Supplied data ::
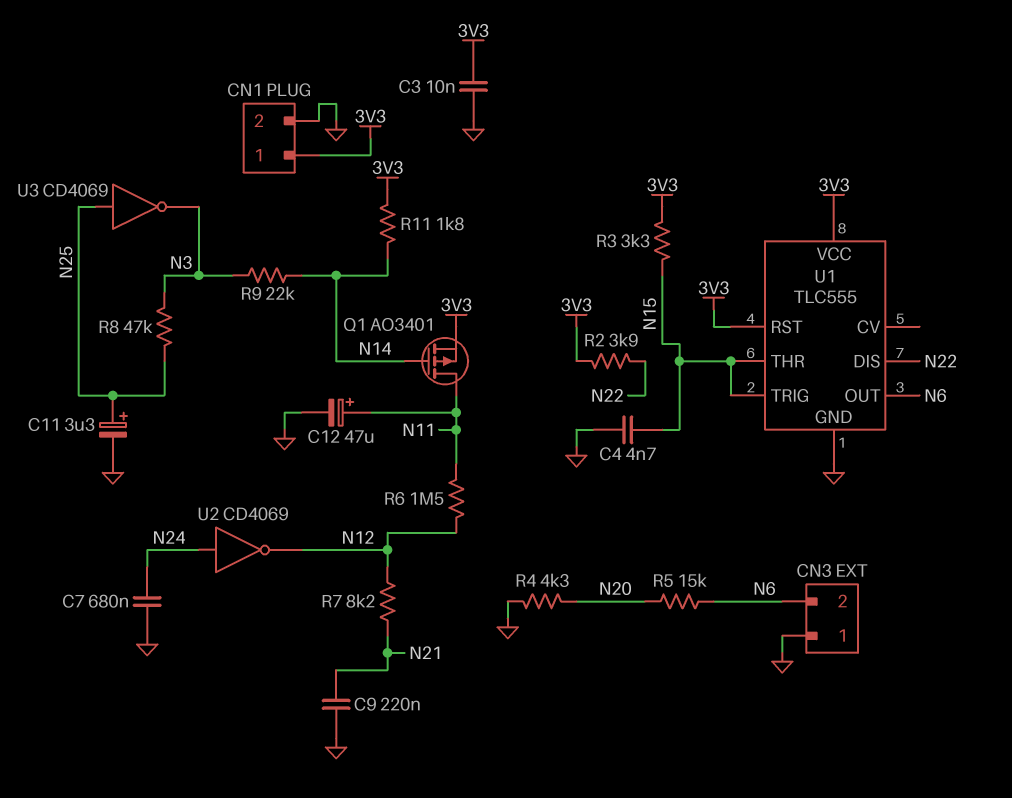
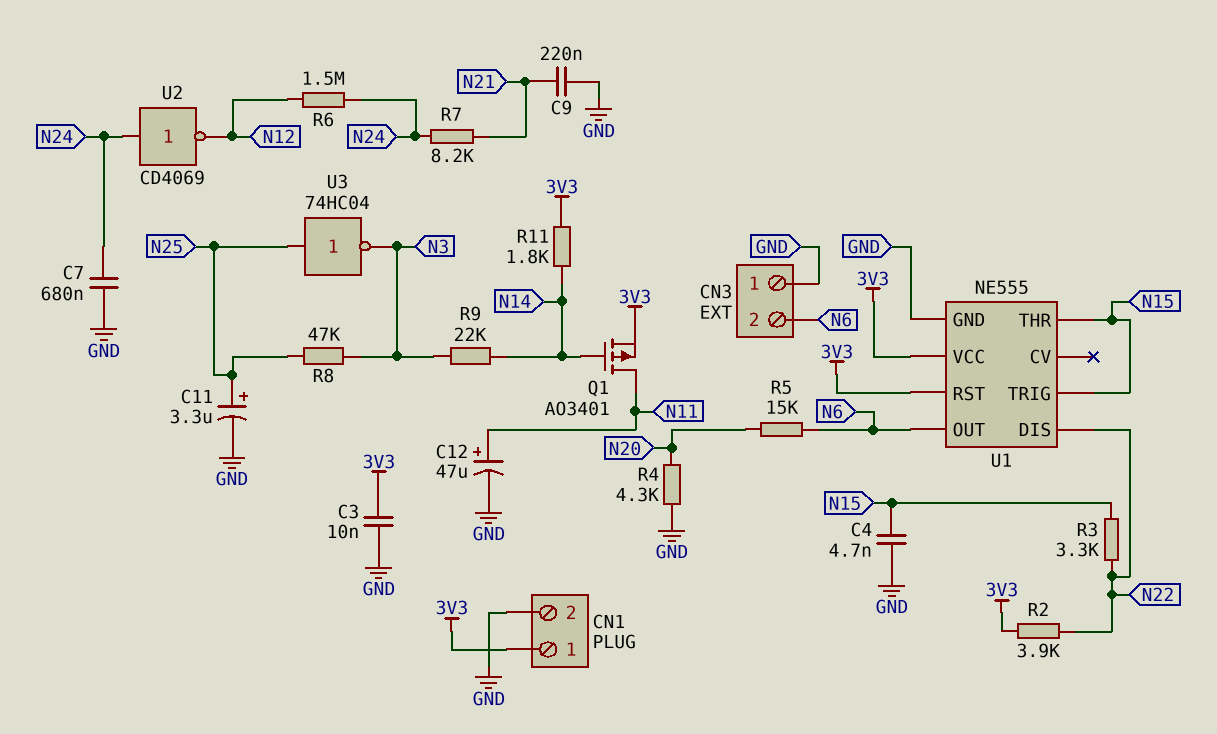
R3: 3.3k (3V3, N15) -> 3.3k (N15, N22)
R6: 1.5M (N11, N12) -> 1.5M (N12, N24)
R7: 8.2k (N12, N21) -> 8.2k (N21, N24)
U1: TLC555 -> NE555
U3: NOT CD4069 (in N25, out N3) -> NOT 74HC04 (in N25, out N3)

What needs to be done :: Extract the full listing above verbatim; pictures are to be left out of the copy.

Output of the task ::
R3: 3.3k (3V3, N15) -> 3.3k (N15, N22)
R6: 1.5M (N11, N12) -> 1.5M (N12, N24)
R7: 8.2k (N12, N21) -> 8.2k (N21, N24)
U1: TLC555 -> NE555
U3: NOT CD4069 (in N25, out N3) -> NOT 74HC04 (in N25, out N3)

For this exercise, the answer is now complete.